(Scene comparison data)

________________________

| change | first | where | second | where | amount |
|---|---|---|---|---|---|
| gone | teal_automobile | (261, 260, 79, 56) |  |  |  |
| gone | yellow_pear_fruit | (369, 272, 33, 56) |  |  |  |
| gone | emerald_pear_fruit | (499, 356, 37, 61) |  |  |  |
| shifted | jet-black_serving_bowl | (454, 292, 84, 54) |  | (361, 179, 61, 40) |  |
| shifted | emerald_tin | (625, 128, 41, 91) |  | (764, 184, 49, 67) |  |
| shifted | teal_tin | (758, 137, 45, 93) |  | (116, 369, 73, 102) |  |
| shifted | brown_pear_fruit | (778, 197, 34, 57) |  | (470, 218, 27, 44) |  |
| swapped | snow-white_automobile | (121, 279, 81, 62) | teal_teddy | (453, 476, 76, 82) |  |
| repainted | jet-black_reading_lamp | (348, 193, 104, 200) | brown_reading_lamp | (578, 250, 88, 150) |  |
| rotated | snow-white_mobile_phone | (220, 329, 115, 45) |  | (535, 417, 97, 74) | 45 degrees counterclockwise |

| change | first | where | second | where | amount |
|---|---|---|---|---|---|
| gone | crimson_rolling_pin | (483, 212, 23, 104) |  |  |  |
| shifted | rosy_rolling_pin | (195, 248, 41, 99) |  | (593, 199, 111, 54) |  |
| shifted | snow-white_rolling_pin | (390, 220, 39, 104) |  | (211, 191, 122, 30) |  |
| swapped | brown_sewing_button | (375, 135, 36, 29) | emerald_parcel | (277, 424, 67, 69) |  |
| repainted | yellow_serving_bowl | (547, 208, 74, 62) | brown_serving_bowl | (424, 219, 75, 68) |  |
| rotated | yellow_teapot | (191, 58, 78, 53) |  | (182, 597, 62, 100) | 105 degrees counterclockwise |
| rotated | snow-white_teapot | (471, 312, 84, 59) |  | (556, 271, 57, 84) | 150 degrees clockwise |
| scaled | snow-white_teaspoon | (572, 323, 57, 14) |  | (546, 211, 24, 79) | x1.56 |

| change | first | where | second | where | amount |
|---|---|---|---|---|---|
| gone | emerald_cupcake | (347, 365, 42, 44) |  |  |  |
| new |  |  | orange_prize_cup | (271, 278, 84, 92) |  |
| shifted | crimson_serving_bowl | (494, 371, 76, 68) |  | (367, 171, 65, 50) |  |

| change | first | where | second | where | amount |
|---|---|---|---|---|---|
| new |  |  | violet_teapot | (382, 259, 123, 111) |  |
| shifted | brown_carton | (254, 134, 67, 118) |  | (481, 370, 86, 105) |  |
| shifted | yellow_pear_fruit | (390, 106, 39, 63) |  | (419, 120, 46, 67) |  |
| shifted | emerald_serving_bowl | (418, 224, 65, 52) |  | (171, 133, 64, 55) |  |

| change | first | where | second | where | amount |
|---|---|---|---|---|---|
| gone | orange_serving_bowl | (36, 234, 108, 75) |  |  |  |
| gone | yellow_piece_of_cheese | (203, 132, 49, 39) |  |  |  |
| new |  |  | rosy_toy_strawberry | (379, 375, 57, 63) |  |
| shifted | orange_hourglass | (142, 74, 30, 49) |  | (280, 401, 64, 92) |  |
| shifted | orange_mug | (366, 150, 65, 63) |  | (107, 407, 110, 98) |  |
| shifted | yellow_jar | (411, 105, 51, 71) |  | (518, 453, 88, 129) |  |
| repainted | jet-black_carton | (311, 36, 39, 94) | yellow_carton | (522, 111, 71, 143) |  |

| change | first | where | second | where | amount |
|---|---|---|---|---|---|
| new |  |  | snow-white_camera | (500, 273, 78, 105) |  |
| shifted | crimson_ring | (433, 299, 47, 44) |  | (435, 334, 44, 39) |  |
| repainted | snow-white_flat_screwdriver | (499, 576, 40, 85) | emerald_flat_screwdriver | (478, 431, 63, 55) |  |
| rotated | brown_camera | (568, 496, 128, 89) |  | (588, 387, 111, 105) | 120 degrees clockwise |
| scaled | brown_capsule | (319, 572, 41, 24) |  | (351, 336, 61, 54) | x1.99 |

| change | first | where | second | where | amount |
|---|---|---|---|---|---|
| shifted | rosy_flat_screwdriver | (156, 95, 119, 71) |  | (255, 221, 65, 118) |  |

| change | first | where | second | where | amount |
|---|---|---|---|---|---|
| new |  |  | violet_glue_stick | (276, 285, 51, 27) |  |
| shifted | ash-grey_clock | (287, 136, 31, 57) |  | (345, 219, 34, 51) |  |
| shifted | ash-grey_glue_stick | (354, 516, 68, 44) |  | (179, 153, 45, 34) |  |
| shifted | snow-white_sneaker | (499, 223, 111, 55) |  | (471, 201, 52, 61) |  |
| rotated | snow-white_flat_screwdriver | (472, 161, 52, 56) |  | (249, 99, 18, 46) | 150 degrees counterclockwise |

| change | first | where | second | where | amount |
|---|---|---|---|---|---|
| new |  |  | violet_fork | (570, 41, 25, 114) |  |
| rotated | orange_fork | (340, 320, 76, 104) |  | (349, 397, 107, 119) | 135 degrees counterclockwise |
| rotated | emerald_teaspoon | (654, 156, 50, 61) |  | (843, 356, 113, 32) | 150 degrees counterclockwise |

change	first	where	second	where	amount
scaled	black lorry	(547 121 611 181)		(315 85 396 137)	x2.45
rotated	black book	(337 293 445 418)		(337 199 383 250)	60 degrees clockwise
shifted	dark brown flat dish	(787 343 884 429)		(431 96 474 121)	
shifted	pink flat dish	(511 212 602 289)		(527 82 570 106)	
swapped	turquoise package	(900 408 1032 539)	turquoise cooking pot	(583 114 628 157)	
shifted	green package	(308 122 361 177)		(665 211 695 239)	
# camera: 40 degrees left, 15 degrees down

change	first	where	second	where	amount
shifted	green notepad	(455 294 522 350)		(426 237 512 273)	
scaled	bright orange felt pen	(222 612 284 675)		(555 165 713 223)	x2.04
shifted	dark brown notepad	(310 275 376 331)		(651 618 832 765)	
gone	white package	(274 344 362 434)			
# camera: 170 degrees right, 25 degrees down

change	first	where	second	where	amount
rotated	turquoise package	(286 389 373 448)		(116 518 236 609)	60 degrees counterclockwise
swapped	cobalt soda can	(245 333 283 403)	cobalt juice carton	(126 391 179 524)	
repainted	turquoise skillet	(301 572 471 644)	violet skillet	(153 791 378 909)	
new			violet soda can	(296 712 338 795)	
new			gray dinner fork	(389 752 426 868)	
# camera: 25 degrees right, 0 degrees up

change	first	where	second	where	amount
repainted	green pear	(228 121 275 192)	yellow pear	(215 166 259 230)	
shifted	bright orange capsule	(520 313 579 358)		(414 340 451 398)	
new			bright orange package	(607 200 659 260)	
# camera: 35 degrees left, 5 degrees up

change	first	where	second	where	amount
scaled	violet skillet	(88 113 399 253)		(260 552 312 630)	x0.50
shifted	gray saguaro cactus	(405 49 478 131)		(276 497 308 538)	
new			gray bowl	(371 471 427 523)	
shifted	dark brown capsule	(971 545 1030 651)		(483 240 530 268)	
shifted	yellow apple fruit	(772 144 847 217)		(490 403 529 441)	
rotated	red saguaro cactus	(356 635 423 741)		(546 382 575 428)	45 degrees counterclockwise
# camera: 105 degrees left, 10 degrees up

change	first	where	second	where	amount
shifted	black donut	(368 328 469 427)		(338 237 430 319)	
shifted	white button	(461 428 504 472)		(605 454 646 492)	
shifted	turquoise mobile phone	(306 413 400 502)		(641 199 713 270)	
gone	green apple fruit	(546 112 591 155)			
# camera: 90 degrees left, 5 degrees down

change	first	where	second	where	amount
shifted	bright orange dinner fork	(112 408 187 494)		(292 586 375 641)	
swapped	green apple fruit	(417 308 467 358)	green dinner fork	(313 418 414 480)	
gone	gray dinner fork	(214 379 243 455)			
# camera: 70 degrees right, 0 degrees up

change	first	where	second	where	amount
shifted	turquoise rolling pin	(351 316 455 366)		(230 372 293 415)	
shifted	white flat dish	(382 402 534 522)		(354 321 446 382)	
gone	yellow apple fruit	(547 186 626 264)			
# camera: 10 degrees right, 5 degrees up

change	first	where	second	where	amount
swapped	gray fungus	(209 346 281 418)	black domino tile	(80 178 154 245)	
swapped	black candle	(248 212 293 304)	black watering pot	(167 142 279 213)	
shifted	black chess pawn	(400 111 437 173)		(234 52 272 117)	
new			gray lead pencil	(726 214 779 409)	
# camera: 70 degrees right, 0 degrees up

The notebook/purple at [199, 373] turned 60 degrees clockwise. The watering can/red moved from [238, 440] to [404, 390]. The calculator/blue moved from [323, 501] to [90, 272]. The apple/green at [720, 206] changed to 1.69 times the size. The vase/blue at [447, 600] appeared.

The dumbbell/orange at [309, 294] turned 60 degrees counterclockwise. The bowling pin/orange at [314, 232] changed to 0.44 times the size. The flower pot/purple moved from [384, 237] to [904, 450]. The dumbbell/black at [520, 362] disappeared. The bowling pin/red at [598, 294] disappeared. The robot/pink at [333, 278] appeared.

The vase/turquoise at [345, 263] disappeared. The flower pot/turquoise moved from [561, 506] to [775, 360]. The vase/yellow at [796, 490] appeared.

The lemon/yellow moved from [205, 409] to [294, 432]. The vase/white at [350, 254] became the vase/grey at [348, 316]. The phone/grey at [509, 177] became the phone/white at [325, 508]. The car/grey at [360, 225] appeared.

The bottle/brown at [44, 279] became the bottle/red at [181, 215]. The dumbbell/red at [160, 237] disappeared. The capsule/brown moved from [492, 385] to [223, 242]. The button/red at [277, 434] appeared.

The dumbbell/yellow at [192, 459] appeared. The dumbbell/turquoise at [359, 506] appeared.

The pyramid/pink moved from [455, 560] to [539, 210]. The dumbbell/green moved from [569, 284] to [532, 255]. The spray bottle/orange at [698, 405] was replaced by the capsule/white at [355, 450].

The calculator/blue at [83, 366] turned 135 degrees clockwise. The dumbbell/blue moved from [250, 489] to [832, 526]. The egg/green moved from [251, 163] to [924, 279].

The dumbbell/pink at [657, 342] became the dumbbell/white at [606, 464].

________________________

Above this instruction are the records; retype exactly the lines from the one containing "shifted | brown_pear_fruit" up to and including the one containing "repainted | jet-black_reading_lamp".

● **Task response**
| shifted | brown_pear_fruit | (778, 197, 34, 57) |  | (470, 218, 27, 44) |  |
| swapped | snow-white_automobile | (121, 279, 81, 62) | teal_teddy | (453, 476, 76, 82) |  |
| repainted | jet-black_reading_lamp | (348, 193, 104, 200) | brown_reading_lamp | (578, 250, 88, 150) |  |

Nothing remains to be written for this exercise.